**RECORDS PROVIDED**
-------
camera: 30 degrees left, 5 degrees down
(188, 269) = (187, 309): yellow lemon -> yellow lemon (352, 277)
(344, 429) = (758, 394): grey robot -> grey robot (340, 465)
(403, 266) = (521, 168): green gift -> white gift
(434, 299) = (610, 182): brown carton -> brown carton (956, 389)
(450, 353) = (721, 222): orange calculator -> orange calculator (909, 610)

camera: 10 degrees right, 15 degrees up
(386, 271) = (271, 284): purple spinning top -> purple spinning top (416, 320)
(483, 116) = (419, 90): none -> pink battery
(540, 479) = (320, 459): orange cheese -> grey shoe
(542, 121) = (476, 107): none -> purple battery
-------
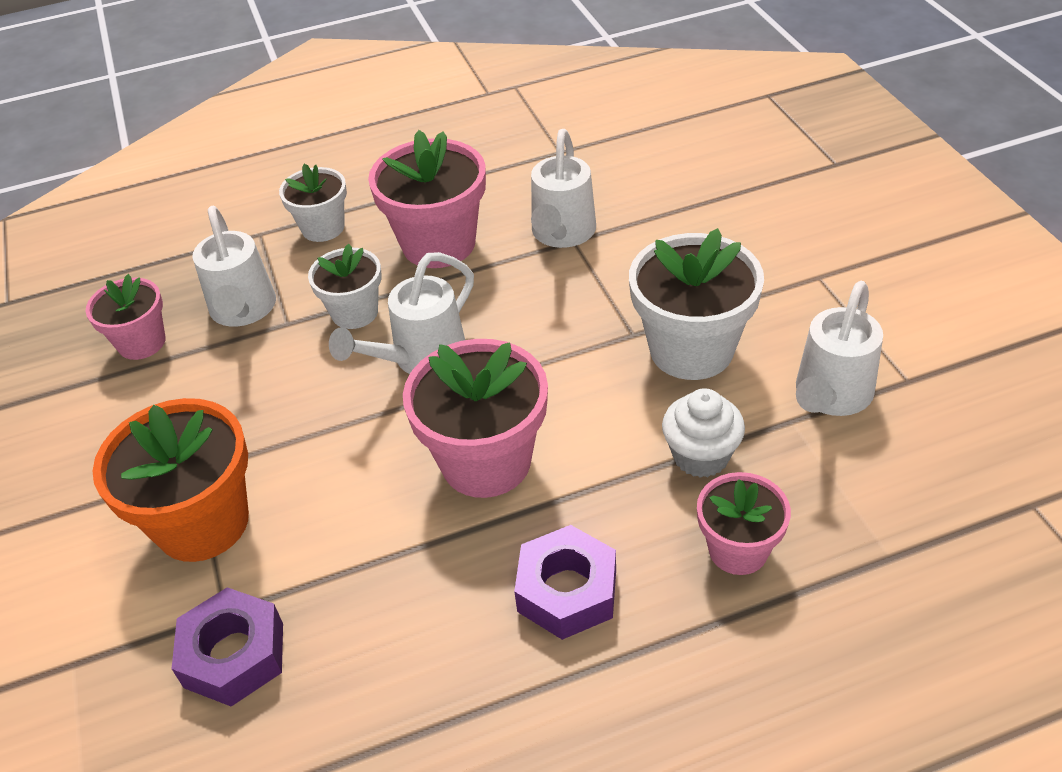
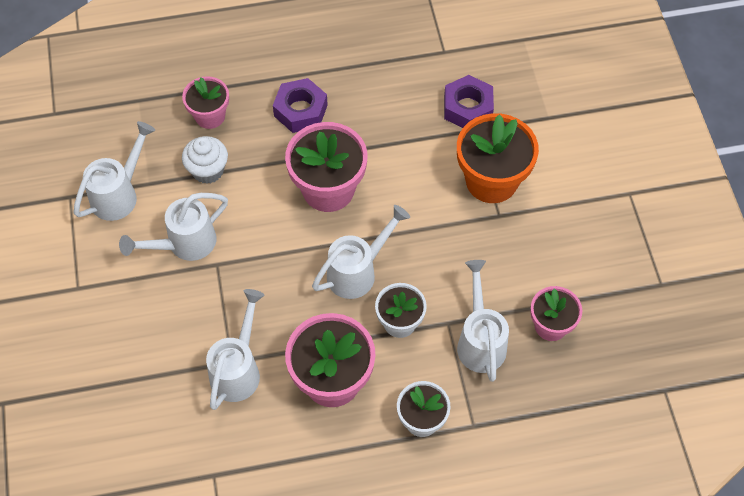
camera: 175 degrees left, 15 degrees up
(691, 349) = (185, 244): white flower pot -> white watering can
-------
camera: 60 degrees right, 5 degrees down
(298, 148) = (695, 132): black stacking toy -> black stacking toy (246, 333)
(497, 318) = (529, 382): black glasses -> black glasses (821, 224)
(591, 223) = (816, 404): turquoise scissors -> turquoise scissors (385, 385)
-------
**WHAT IS NEEDED**
From the line containing "camera: 30 degrees left, 5 degrees down" down to the line containing "(542, 121) = (476, 107): none" in the material above, reproduce every line exactly, including the two end lines.

**WRITTEN SOLUTION**
camera: 30 degrees left, 5 degrees down
(188, 269) = (187, 309): yellow lemon -> yellow lemon (352, 277)
(344, 429) = (758, 394): grey robot -> grey robot (340, 465)
(403, 266) = (521, 168): green gift -> white gift
(434, 299) = (610, 182): brown carton -> brown carton (956, 389)
(450, 353) = (721, 222): orange calculator -> orange calculator (909, 610)

camera: 10 degrees right, 15 degrees up
(386, 271) = (271, 284): purple spinning top -> purple spinning top (416, 320)
(483, 116) = (419, 90): none -> pink battery
(540, 479) = (320, 459): orange cheese -> grey shoe
(542, 121) = (476, 107): none -> purple battery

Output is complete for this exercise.